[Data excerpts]
══════════

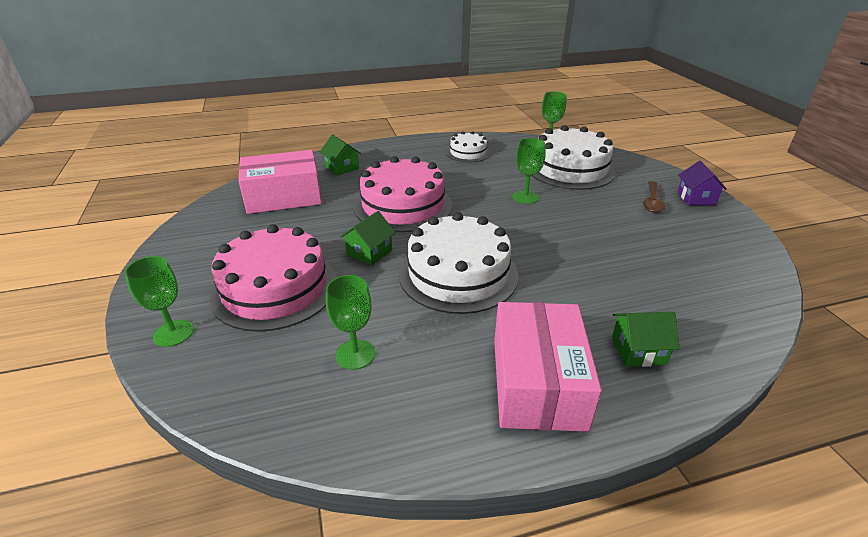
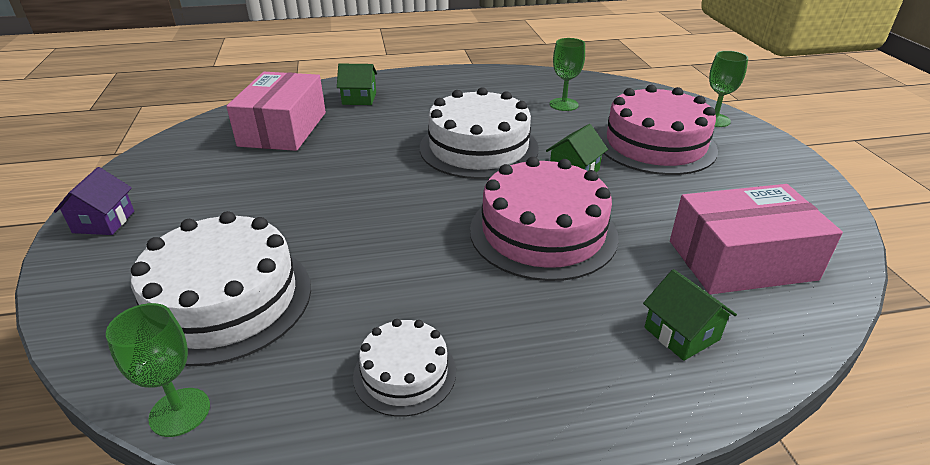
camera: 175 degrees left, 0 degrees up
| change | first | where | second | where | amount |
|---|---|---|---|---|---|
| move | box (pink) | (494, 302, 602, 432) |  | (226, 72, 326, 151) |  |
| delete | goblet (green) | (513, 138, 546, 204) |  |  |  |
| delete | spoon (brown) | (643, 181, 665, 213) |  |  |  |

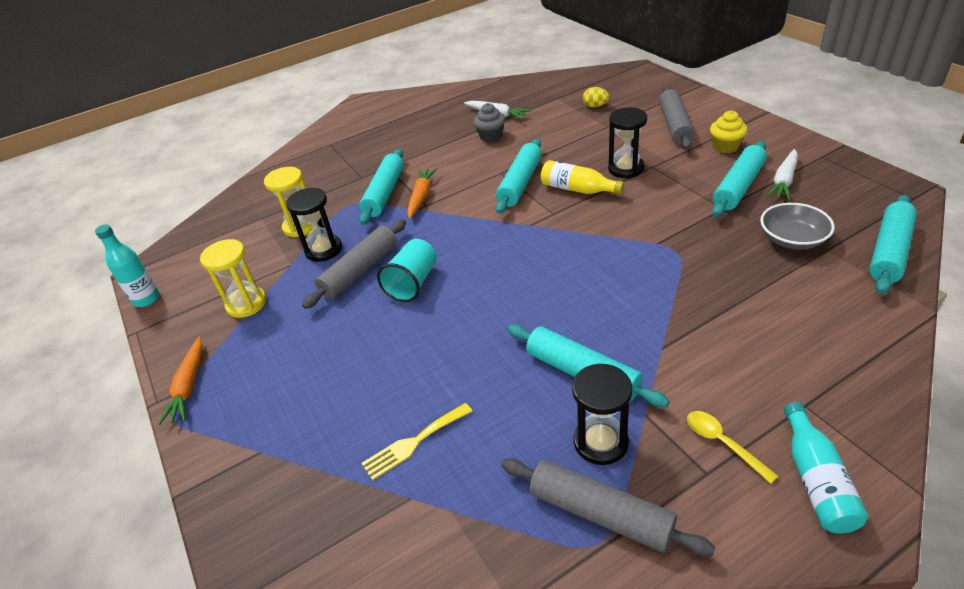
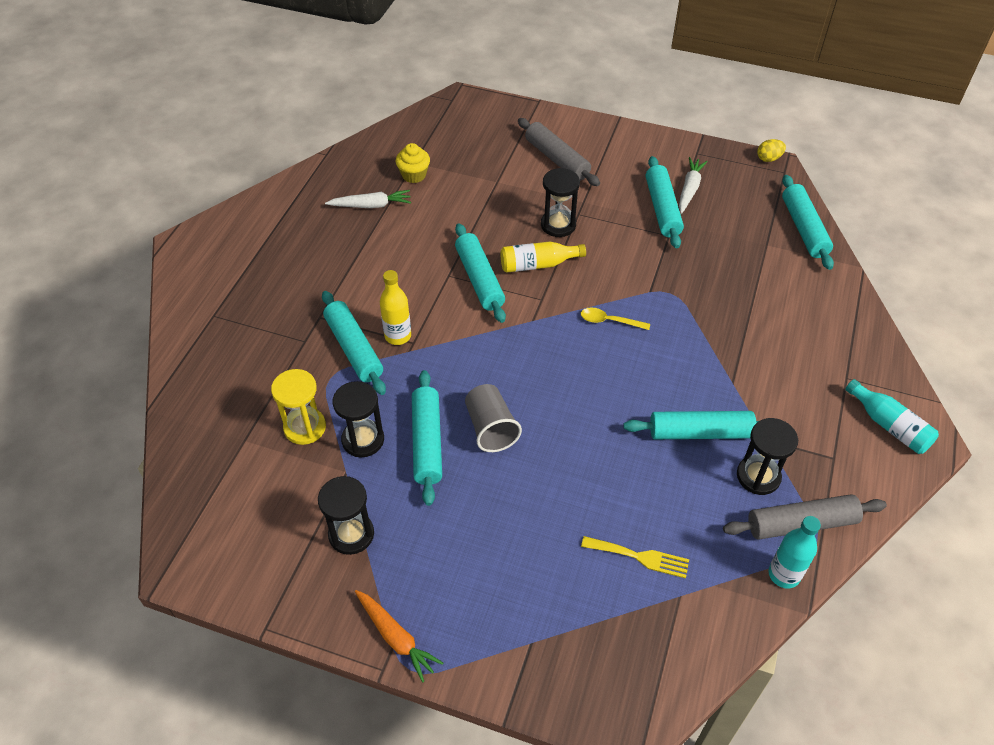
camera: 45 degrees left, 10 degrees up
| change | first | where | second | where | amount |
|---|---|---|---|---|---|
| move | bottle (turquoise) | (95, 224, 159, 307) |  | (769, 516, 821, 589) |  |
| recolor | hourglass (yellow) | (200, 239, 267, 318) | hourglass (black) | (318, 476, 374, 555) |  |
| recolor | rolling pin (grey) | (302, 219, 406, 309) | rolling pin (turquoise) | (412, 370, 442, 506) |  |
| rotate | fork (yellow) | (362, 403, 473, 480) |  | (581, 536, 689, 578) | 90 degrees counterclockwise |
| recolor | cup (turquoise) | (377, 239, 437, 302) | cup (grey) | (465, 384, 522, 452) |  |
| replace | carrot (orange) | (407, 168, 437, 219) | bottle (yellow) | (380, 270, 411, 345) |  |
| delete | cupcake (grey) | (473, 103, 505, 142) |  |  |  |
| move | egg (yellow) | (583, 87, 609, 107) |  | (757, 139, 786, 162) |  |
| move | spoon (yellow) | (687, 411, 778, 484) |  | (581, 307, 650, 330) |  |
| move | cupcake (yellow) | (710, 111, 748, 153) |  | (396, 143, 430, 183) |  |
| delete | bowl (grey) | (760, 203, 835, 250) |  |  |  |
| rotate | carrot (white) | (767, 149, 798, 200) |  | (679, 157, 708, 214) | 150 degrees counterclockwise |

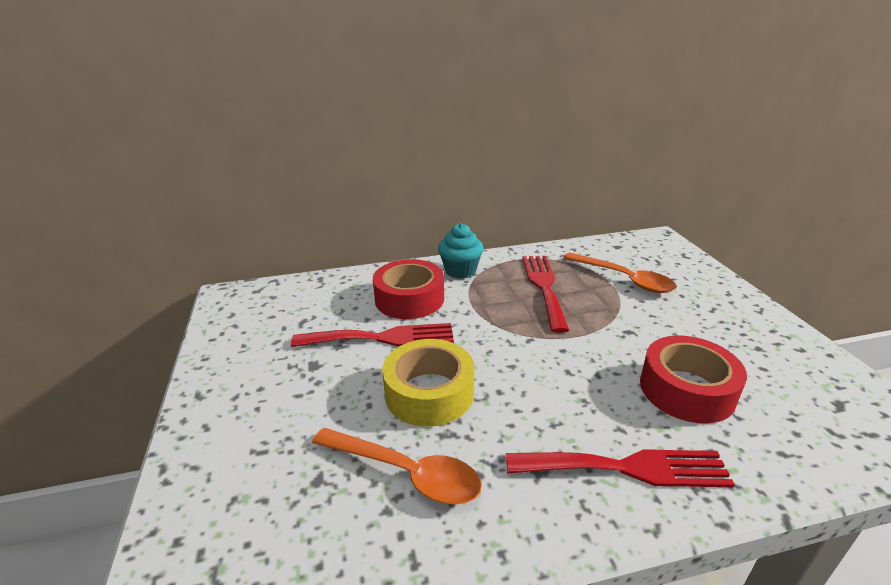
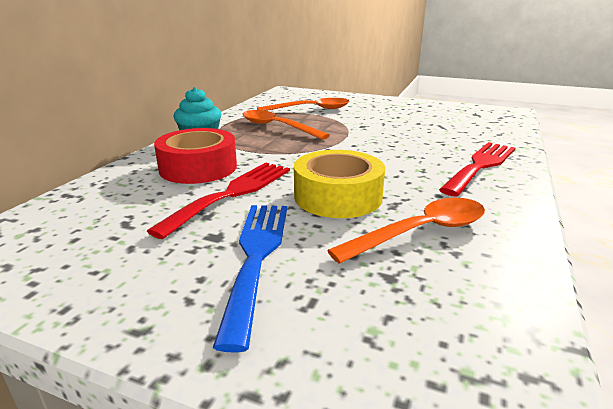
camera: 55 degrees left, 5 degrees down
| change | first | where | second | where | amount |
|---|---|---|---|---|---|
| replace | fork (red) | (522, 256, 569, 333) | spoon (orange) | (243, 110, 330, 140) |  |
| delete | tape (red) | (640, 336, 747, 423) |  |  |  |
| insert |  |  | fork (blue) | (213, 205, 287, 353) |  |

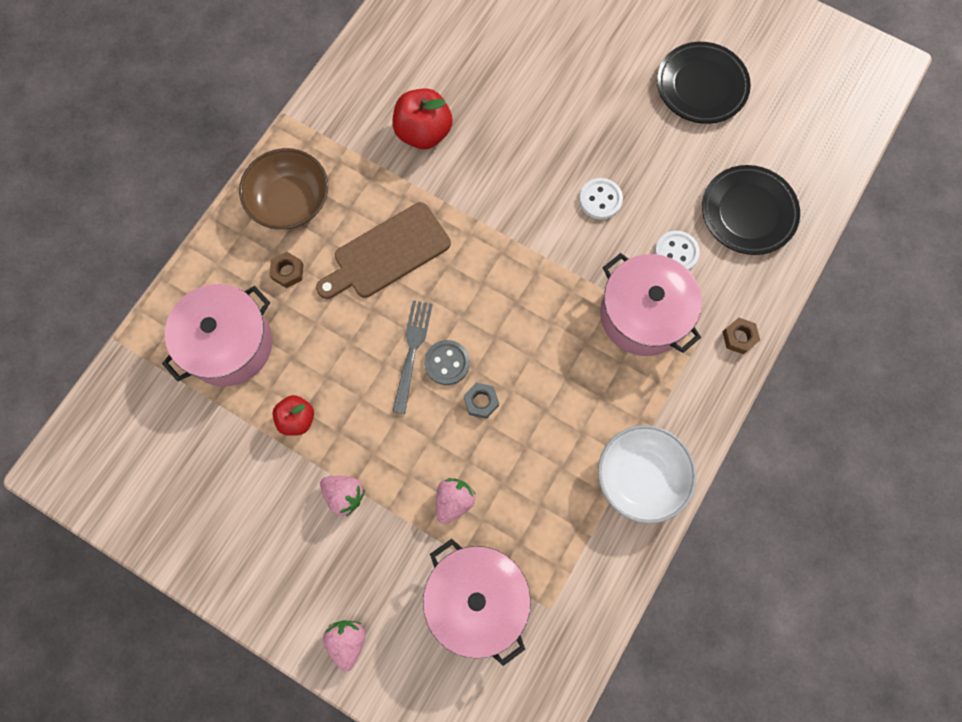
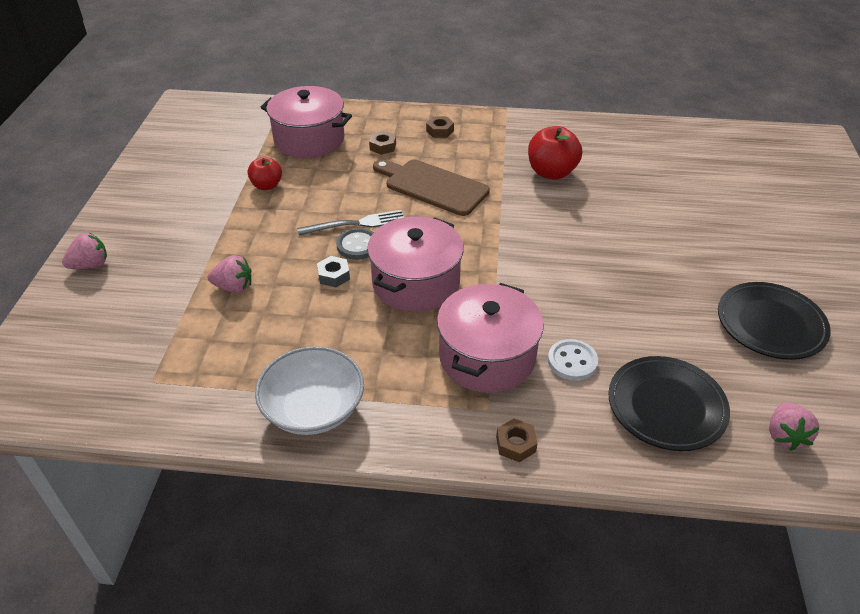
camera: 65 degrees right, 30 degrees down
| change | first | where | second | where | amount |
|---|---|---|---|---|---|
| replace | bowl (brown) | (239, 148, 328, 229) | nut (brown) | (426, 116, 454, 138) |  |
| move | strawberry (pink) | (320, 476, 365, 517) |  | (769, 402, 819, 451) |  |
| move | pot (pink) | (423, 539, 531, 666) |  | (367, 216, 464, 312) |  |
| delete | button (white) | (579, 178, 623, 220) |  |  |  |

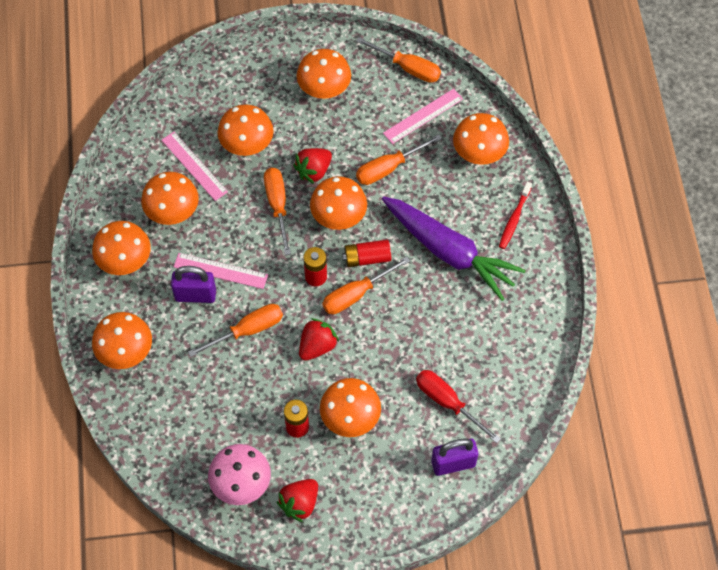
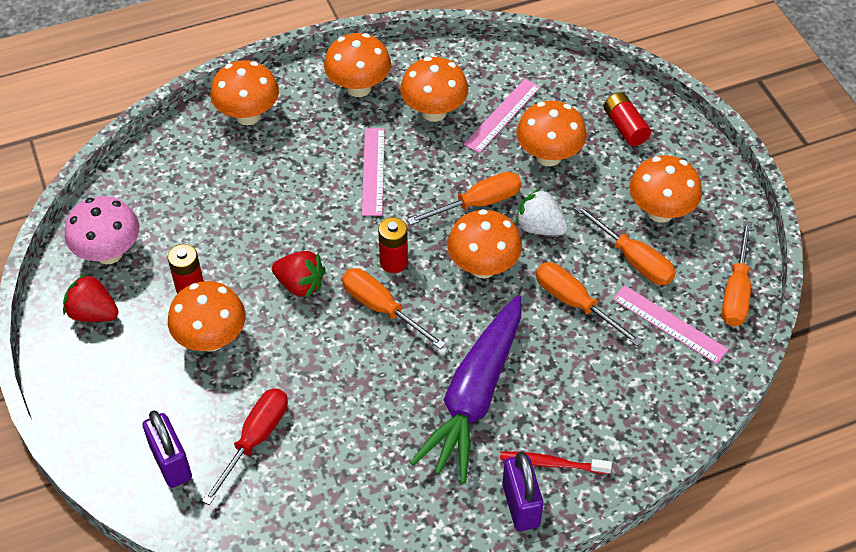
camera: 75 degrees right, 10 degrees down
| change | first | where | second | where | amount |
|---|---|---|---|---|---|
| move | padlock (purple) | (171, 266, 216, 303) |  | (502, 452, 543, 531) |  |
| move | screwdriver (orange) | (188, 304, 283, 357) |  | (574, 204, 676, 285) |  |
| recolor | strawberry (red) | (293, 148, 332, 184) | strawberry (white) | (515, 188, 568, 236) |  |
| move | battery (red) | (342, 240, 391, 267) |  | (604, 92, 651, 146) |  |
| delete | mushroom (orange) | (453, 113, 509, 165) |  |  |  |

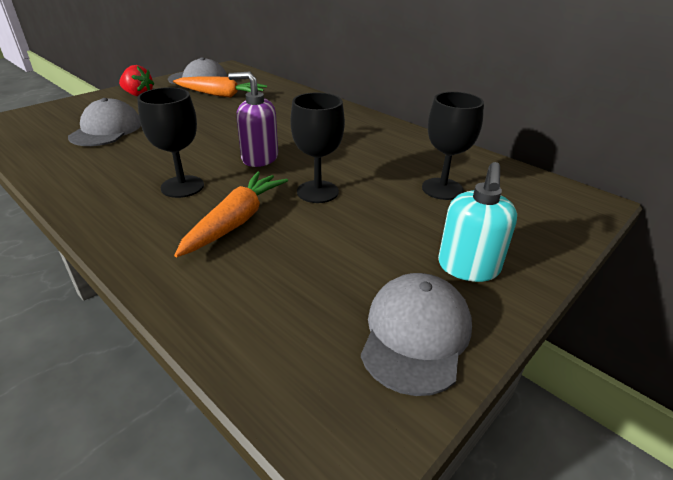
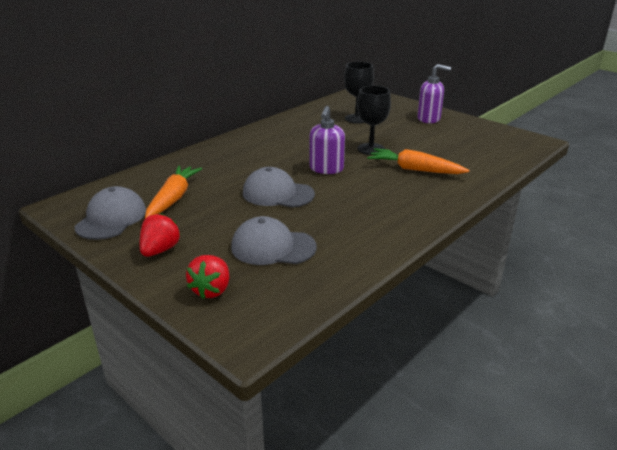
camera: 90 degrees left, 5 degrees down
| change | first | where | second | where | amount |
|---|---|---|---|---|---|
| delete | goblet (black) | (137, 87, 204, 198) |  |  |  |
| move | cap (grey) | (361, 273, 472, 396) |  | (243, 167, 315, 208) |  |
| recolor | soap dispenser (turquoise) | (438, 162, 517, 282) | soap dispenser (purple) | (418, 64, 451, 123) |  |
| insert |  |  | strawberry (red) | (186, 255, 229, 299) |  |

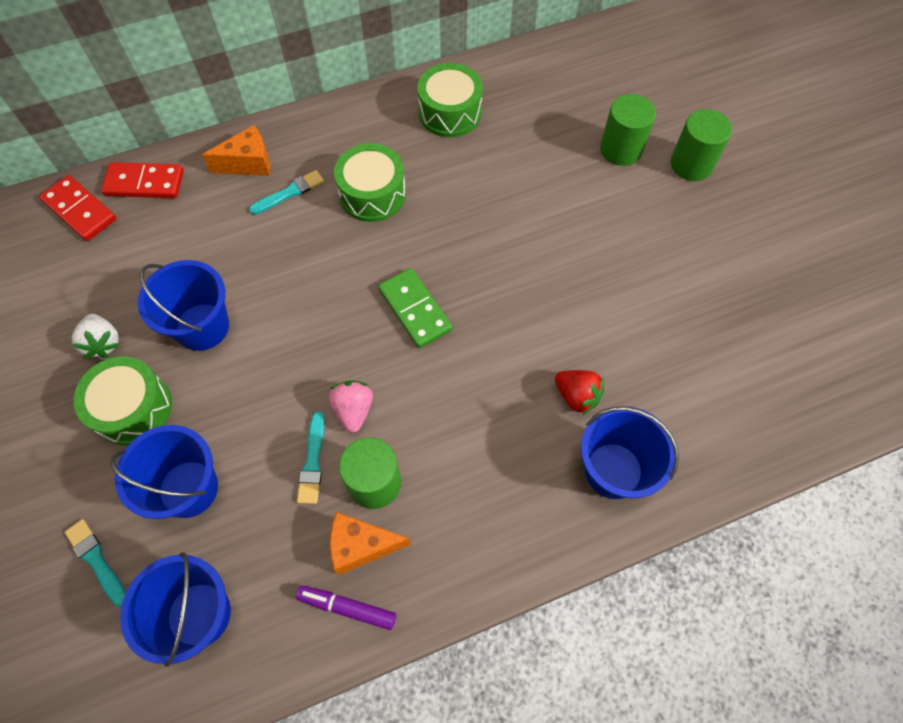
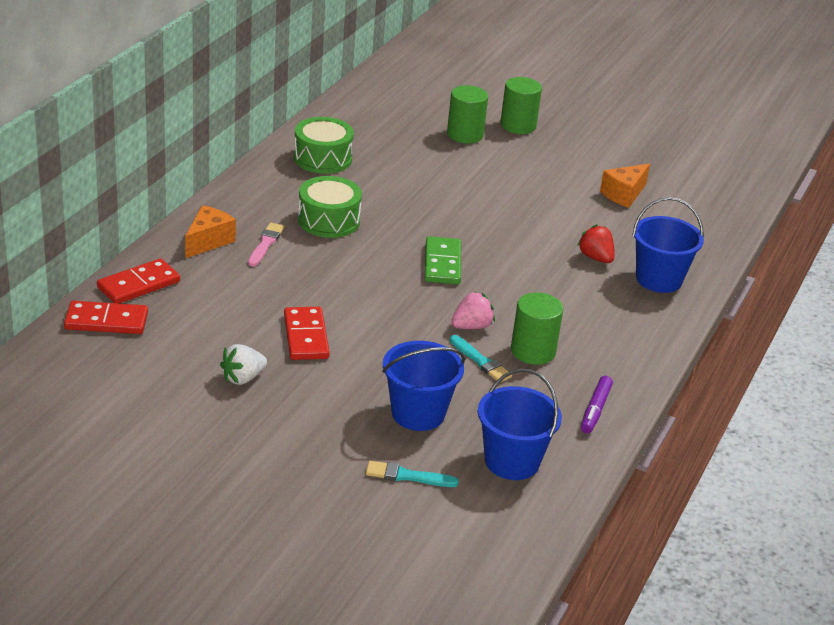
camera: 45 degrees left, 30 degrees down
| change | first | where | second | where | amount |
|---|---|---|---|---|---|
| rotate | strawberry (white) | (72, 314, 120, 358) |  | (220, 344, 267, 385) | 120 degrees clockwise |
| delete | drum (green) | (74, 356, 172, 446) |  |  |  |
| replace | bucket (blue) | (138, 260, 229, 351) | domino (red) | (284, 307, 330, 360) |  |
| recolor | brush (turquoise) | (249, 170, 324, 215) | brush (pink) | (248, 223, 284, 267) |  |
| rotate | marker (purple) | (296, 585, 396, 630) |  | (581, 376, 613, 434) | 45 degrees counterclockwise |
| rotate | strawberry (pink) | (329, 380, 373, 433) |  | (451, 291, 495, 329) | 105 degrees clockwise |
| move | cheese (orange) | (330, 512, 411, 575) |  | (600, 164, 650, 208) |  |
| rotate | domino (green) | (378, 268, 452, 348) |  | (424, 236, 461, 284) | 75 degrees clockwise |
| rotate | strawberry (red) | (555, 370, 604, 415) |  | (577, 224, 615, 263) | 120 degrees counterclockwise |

══════════

## [GOAL OF THE EXERCISE]
What the response needs is every entry, repeated exactly, and none of the pictures.

## [EXPECTED ANSWER]
camera: 175 degrees left, 0 degrees up
| change | first | where | second | where | amount |
|---|---|---|---|---|---|
| move | box (pink) | (494, 302, 602, 432) |  | (226, 72, 326, 151) |  |
| delete | goblet (green) | (513, 138, 546, 204) |  |  |  |
| delete | spoon (brown) | (643, 181, 665, 213) |  |  |  |

camera: 45 degrees left, 10 degrees up
| change | first | where | second | where | amount |
|---|---|---|---|---|---|
| move | bottle (turquoise) | (95, 224, 159, 307) |  | (769, 516, 821, 589) |  |
| recolor | hourglass (yellow) | (200, 239, 267, 318) | hourglass (black) | (318, 476, 374, 555) |  |
| recolor | rolling pin (grey) | (302, 219, 406, 309) | rolling pin (turquoise) | (412, 370, 442, 506) |  |
| rotate | fork (yellow) | (362, 403, 473, 480) |  | (581, 536, 689, 578) | 90 degrees counterclockwise |
| recolor | cup (turquoise) | (377, 239, 437, 302) | cup (grey) | (465, 384, 522, 452) |  |
| replace | carrot (orange) | (407, 168, 437, 219) | bottle (yellow) | (380, 270, 411, 345) |  |
| delete | cupcake (grey) | (473, 103, 505, 142) |  |  |  |
| move | egg (yellow) | (583, 87, 609, 107) |  | (757, 139, 786, 162) |  |
| move | spoon (yellow) | (687, 411, 778, 484) |  | (581, 307, 650, 330) |  |
| move | cupcake (yellow) | (710, 111, 748, 153) |  | (396, 143, 430, 183) |  |
| delete | bowl (grey) | (760, 203, 835, 250) |  |  |  |
| rotate | carrot (white) | (767, 149, 798, 200) |  | (679, 157, 708, 214) | 150 degrees counterclockwise |

camera: 55 degrees left, 5 degrees down
| change | first | where | second | where | amount |
|---|---|---|---|---|---|
| replace | fork (red) | (522, 256, 569, 333) | spoon (orange) | (243, 110, 330, 140) |  |
| delete | tape (red) | (640, 336, 747, 423) |  |  |  |
| insert |  |  | fork (blue) | (213, 205, 287, 353) |  |

camera: 65 degrees right, 30 degrees down
| change | first | where | second | where | amount |
|---|---|---|---|---|---|
| replace | bowl (brown) | (239, 148, 328, 229) | nut (brown) | (426, 116, 454, 138) |  |
| move | strawberry (pink) | (320, 476, 365, 517) |  | (769, 402, 819, 451) |  |
| move | pot (pink) | (423, 539, 531, 666) |  | (367, 216, 464, 312) |  |
| delete | button (white) | (579, 178, 623, 220) |  |  |  |

camera: 75 degrees right, 10 degrees down
| change | first | where | second | where | amount |
|---|---|---|---|---|---|
| move | padlock (purple) | (171, 266, 216, 303) |  | (502, 452, 543, 531) |  |
| move | screwdriver (orange) | (188, 304, 283, 357) |  | (574, 204, 676, 285) |  |
| recolor | strawberry (red) | (293, 148, 332, 184) | strawberry (white) | (515, 188, 568, 236) |  |
| move | battery (red) | (342, 240, 391, 267) |  | (604, 92, 651, 146) |  |
| delete | mushroom (orange) | (453, 113, 509, 165) |  |  |  |

camera: 90 degrees left, 5 degrees down
| change | first | where | second | where | amount |
|---|---|---|---|---|---|
| delete | goblet (black) | (137, 87, 204, 198) |  |  |  |
| move | cap (grey) | (361, 273, 472, 396) |  | (243, 167, 315, 208) |  |
| recolor | soap dispenser (turquoise) | (438, 162, 517, 282) | soap dispenser (purple) | (418, 64, 451, 123) |  |
| insert |  |  | strawberry (red) | (186, 255, 229, 299) |  |

camera: 45 degrees left, 30 degrees down
| change | first | where | second | where | amount |
|---|---|---|---|---|---|
| rotate | strawberry (white) | (72, 314, 120, 358) |  | (220, 344, 267, 385) | 120 degrees clockwise |
| delete | drum (green) | (74, 356, 172, 446) |  |  |  |
| replace | bucket (blue) | (138, 260, 229, 351) | domino (red) | (284, 307, 330, 360) |  |
| recolor | brush (turquoise) | (249, 170, 324, 215) | brush (pink) | (248, 223, 284, 267) |  |
| rotate | marker (purple) | (296, 585, 396, 630) |  | (581, 376, 613, 434) | 45 degrees counterclockwise |
| rotate | strawberry (pink) | (329, 380, 373, 433) |  | (451, 291, 495, 329) | 105 degrees clockwise |
| move | cheese (orange) | (330, 512, 411, 575) |  | (600, 164, 650, 208) |  |
| rotate | domino (green) | (378, 268, 452, 348) |  | (424, 236, 461, 284) | 75 degrees clockwise |
| rotate | strawberry (red) | (555, 370, 604, 415) |  | (577, 224, 615, 263) | 120 degrees counterclockwise |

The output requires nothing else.